# THE TASK
Look over the data below and give the number of lines containing the word "ferudetek", with no other words.
DATA IN THIS EXERCISE section start
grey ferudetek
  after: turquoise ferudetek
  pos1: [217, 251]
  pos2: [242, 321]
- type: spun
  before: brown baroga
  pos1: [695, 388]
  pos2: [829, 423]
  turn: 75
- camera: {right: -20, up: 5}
DATA IN THIS EXERCISE section end
# SOLUTION FOR THIS PROBLEM
2